* begin *

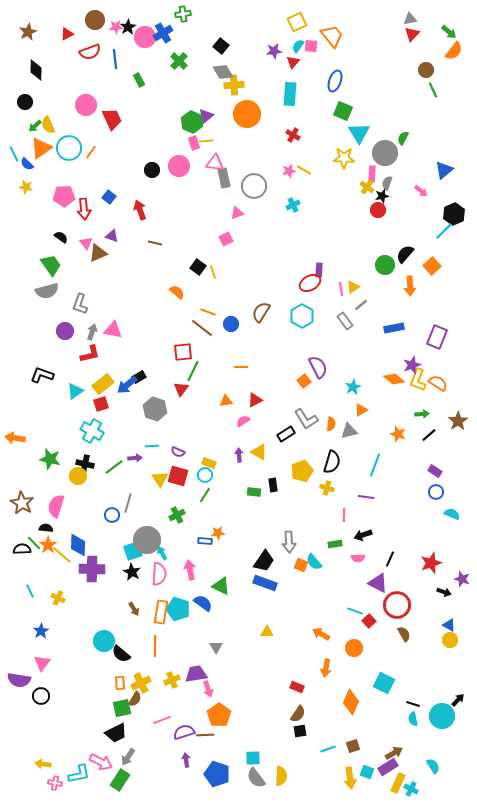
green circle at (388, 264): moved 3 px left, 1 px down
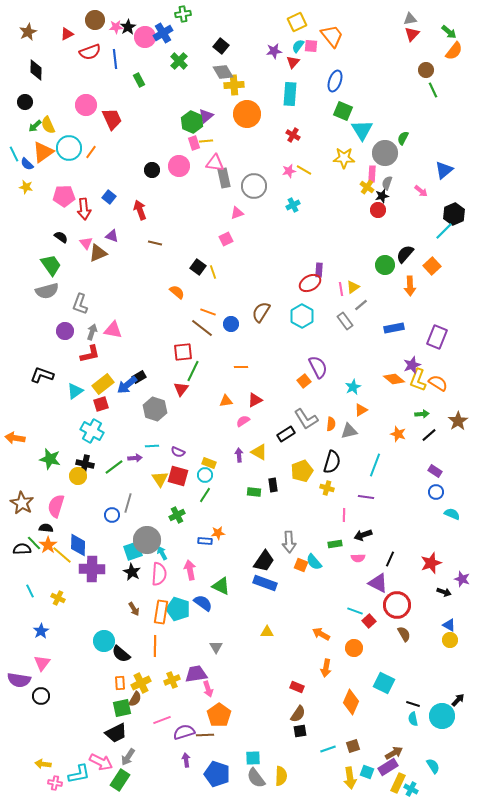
cyan triangle at (359, 133): moved 3 px right, 3 px up
orange triangle at (41, 148): moved 2 px right, 4 px down
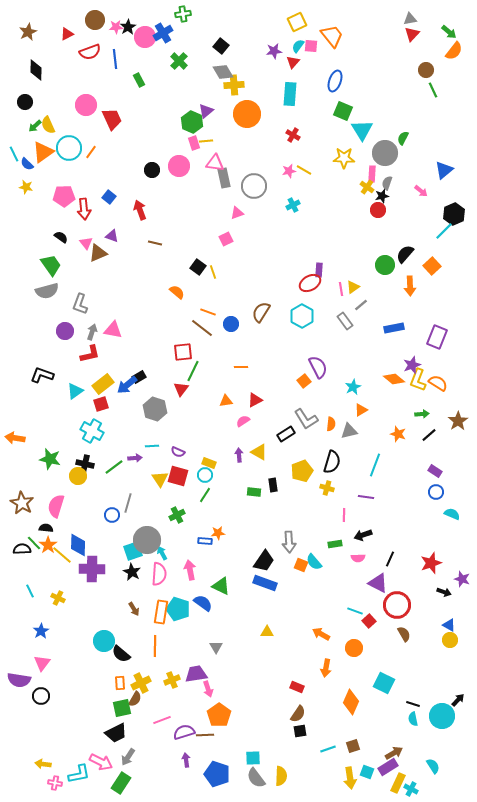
purple triangle at (206, 116): moved 5 px up
green rectangle at (120, 780): moved 1 px right, 3 px down
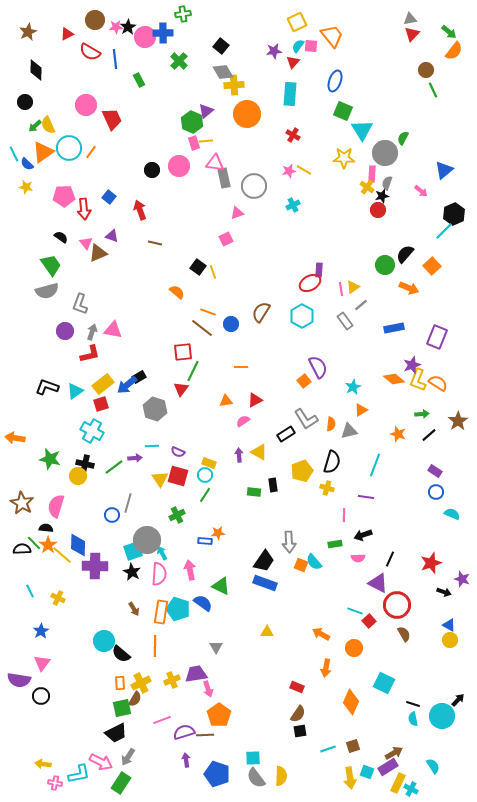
blue cross at (163, 33): rotated 30 degrees clockwise
red semicircle at (90, 52): rotated 50 degrees clockwise
orange arrow at (410, 286): moved 1 px left, 2 px down; rotated 66 degrees counterclockwise
black L-shape at (42, 375): moved 5 px right, 12 px down
purple cross at (92, 569): moved 3 px right, 3 px up
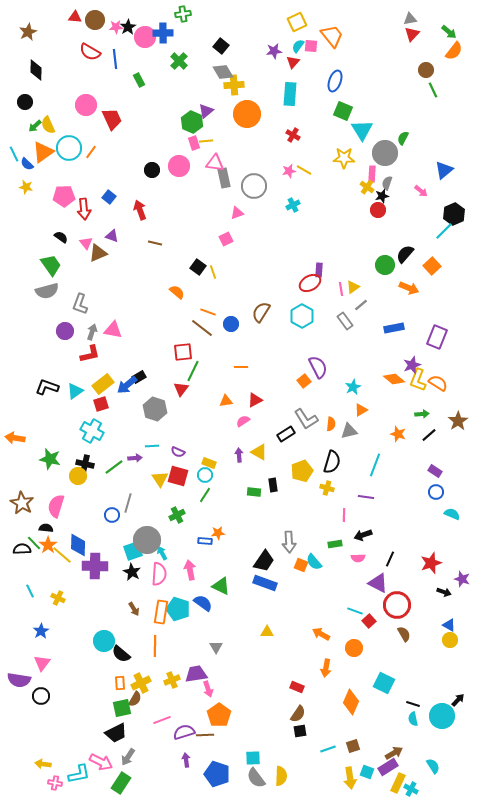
red triangle at (67, 34): moved 8 px right, 17 px up; rotated 32 degrees clockwise
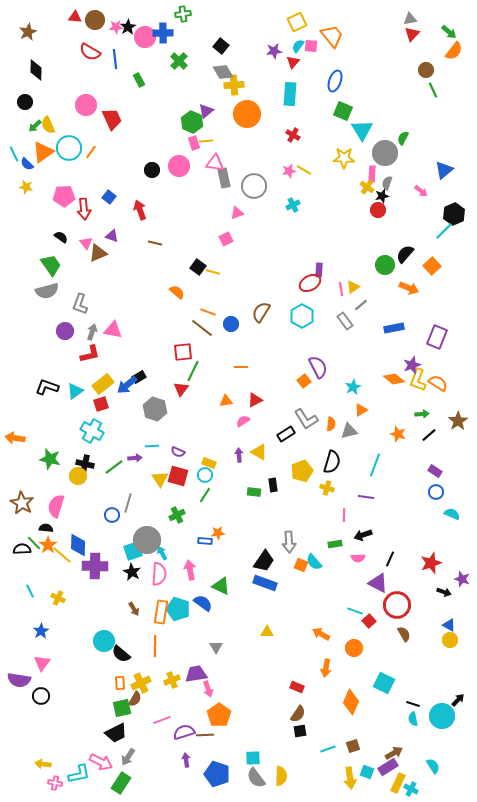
yellow line at (213, 272): rotated 56 degrees counterclockwise
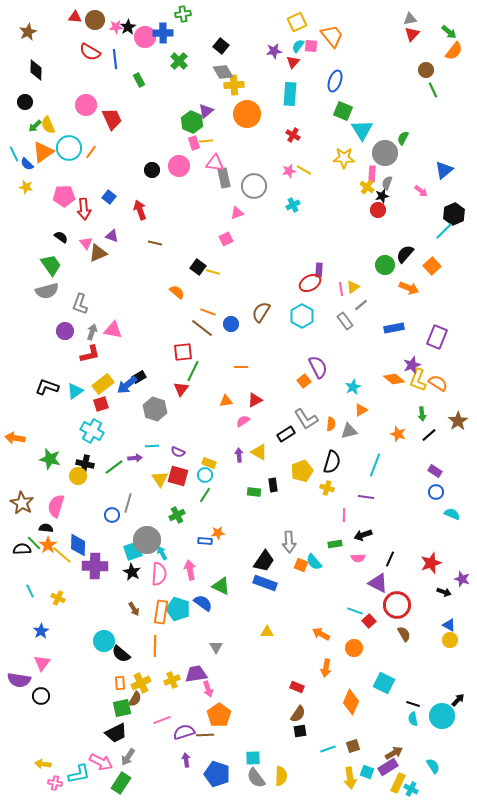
green arrow at (422, 414): rotated 88 degrees clockwise
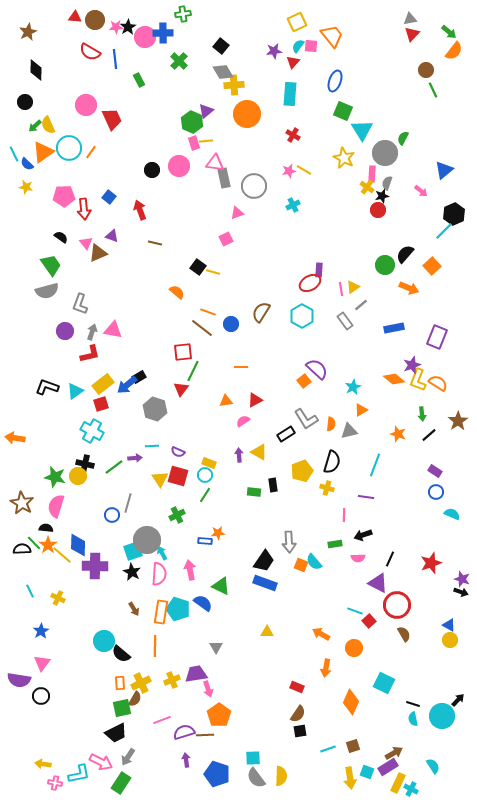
yellow star at (344, 158): rotated 25 degrees clockwise
purple semicircle at (318, 367): moved 1 px left, 2 px down; rotated 20 degrees counterclockwise
green star at (50, 459): moved 5 px right, 18 px down
black arrow at (444, 592): moved 17 px right
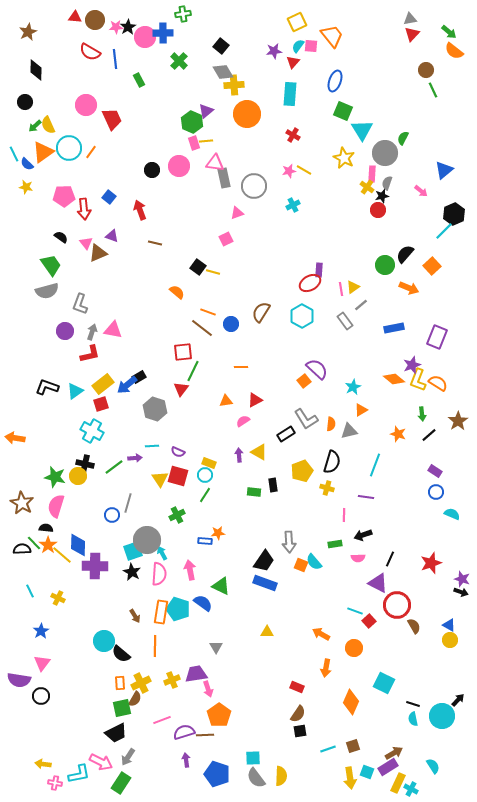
orange semicircle at (454, 51): rotated 90 degrees clockwise
brown arrow at (134, 609): moved 1 px right, 7 px down
brown semicircle at (404, 634): moved 10 px right, 8 px up
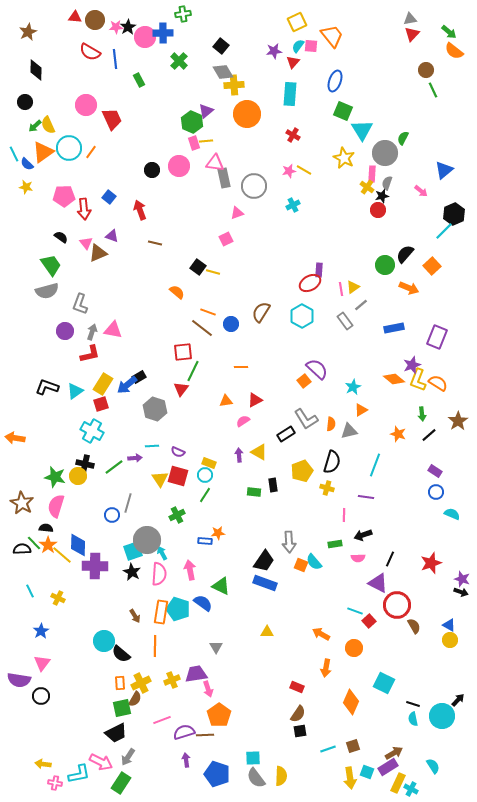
yellow rectangle at (103, 384): rotated 20 degrees counterclockwise
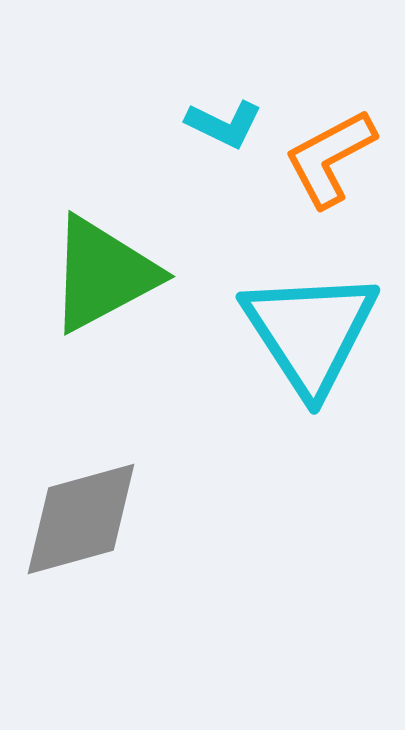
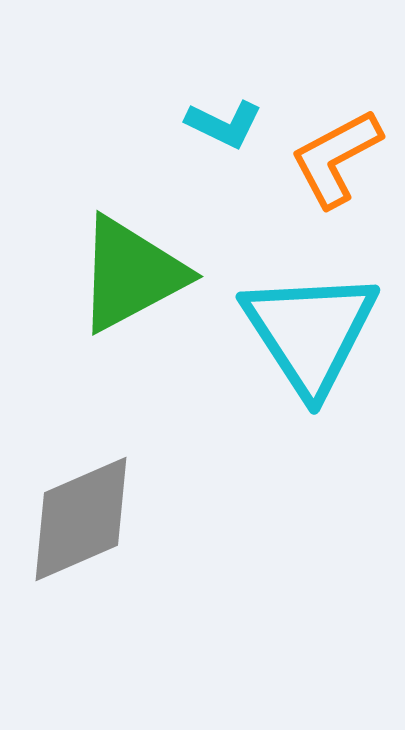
orange L-shape: moved 6 px right
green triangle: moved 28 px right
gray diamond: rotated 8 degrees counterclockwise
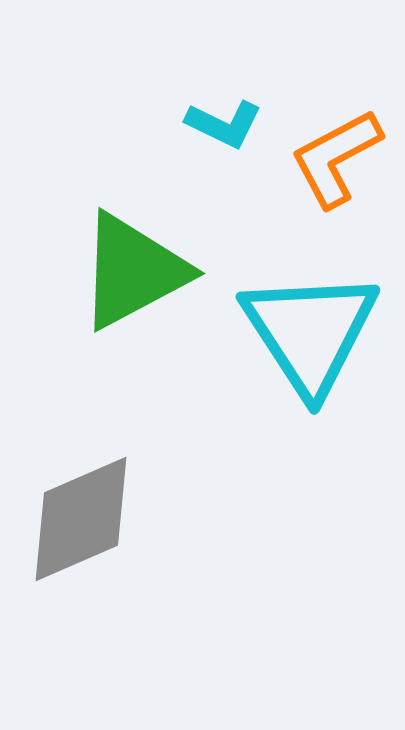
green triangle: moved 2 px right, 3 px up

* end *

§ **Task goal**: Retype all the rows above verbatim, leaving out the picture markers.

§ **Response to the exercise**:
green circle at (388, 264): moved 3 px left, 1 px down
cyan triangle at (359, 133): moved 3 px right, 3 px up
orange triangle at (41, 148): moved 2 px right, 4 px down
purple triangle at (206, 116): moved 5 px up
green rectangle at (120, 780): moved 1 px right, 3 px down
blue cross at (163, 33): rotated 30 degrees clockwise
red semicircle at (90, 52): rotated 50 degrees clockwise
orange arrow at (410, 286): moved 1 px left, 2 px down; rotated 66 degrees counterclockwise
black L-shape at (42, 375): moved 5 px right, 12 px down
purple cross at (92, 569): moved 3 px right, 3 px up
red triangle at (67, 34): moved 8 px right, 17 px up; rotated 32 degrees clockwise
yellow line at (213, 272): rotated 56 degrees counterclockwise
green arrow at (422, 414): rotated 88 degrees clockwise
yellow star at (344, 158): rotated 25 degrees clockwise
purple semicircle at (318, 367): moved 1 px left, 2 px down; rotated 20 degrees counterclockwise
green star at (50, 459): moved 5 px right, 18 px down
black arrow at (444, 592): moved 17 px right
orange semicircle at (454, 51): rotated 90 degrees clockwise
brown arrow at (134, 609): moved 1 px right, 7 px down
brown semicircle at (404, 634): moved 10 px right, 8 px up
yellow rectangle at (103, 384): rotated 20 degrees counterclockwise
orange L-shape: moved 6 px right
green triangle: moved 28 px right
gray diamond: rotated 8 degrees counterclockwise
green triangle: moved 2 px right, 3 px up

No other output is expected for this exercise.